======== Data provided
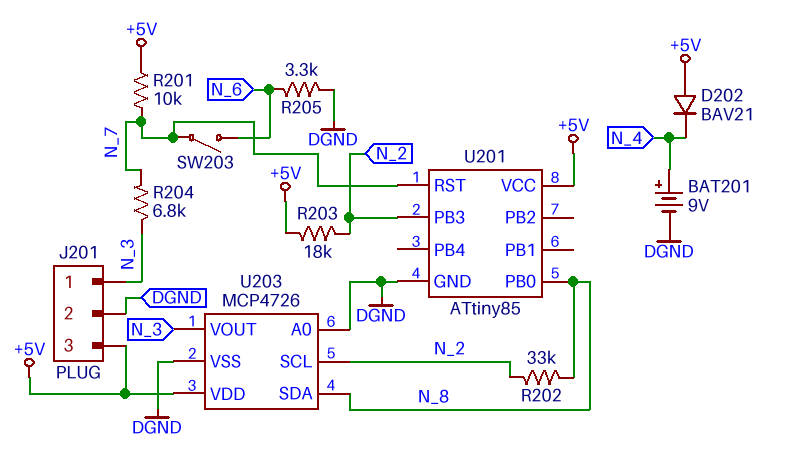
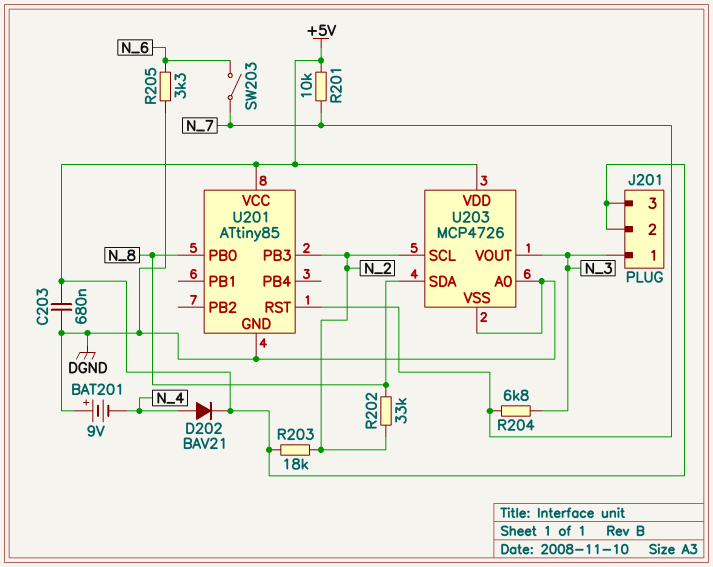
BAT201: 9V (plus N_4, minus DGND) -> 9V (plus DGND, minus N_4)
C203: none -> 680nF (+5V, DGND)
D202: diode BAV21 (A +5V, K N_4) -> diode BAV21 (A N_4, K +5V)
J201 pin 2: DGND -> +5V

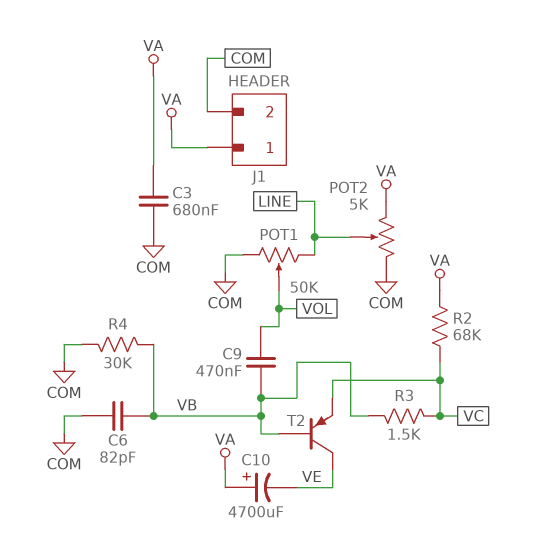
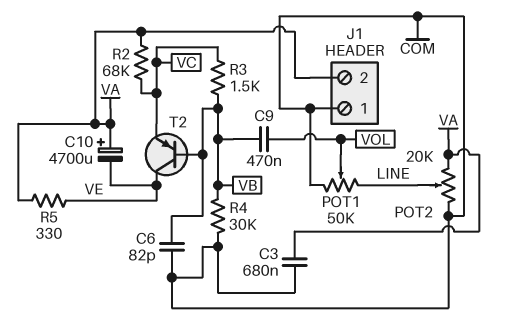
J1 pin 1: VA -> COM
J1 pin 2: COM -> VA
POT2: 5k (COM, VA, wiper LINE) -> 20k (COM, VA, wiper LINE)
R5: none -> 330 (VA, VE)

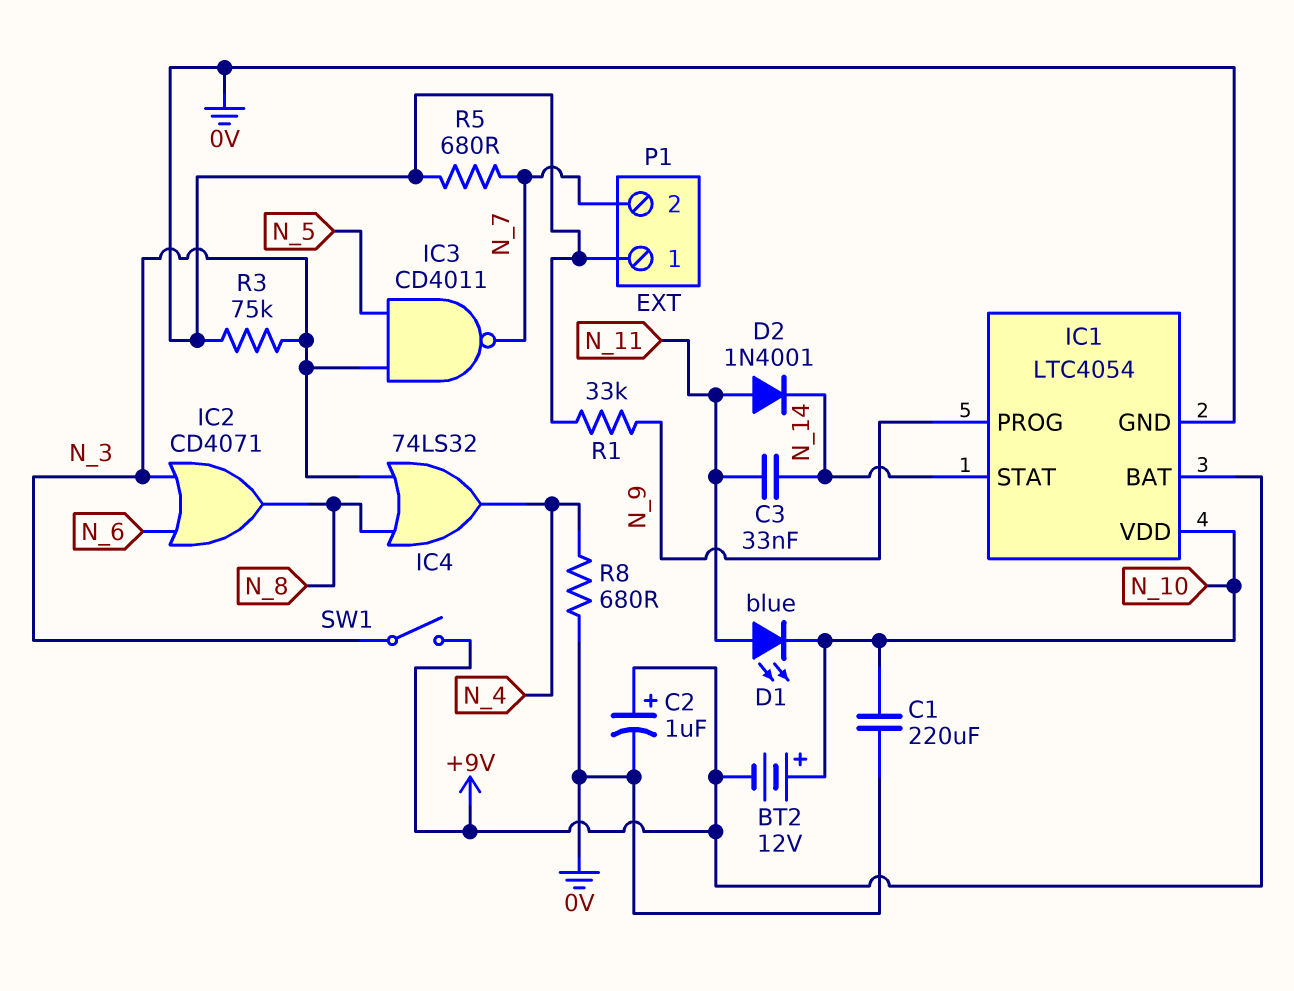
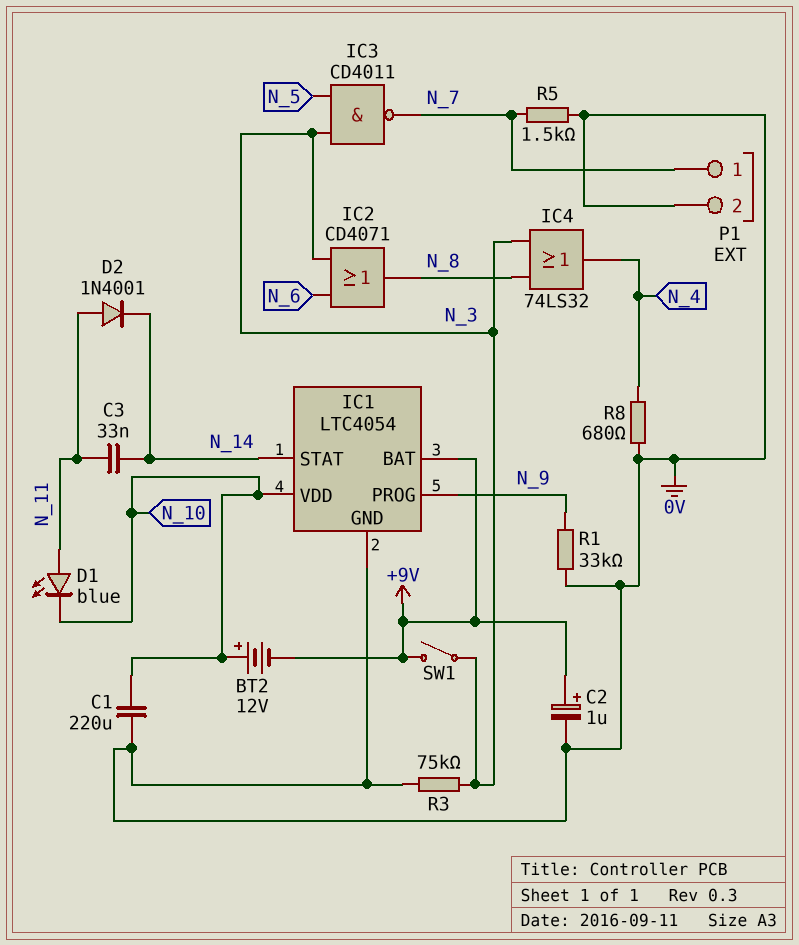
P1 pin 1: 0V -> N_7
P1 pin 2: N_7 -> 0V
R5: 680 (0V, N_7) -> 1.5k (0V, N_7)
================
◆ **Goal of the exercise**:
The expected output is every line of the records in which the string "none" appears.

◆ **Result of this exercise**:
C203: none -> 680nF (+5V, DGND)
R5: none -> 330 (VA, VE)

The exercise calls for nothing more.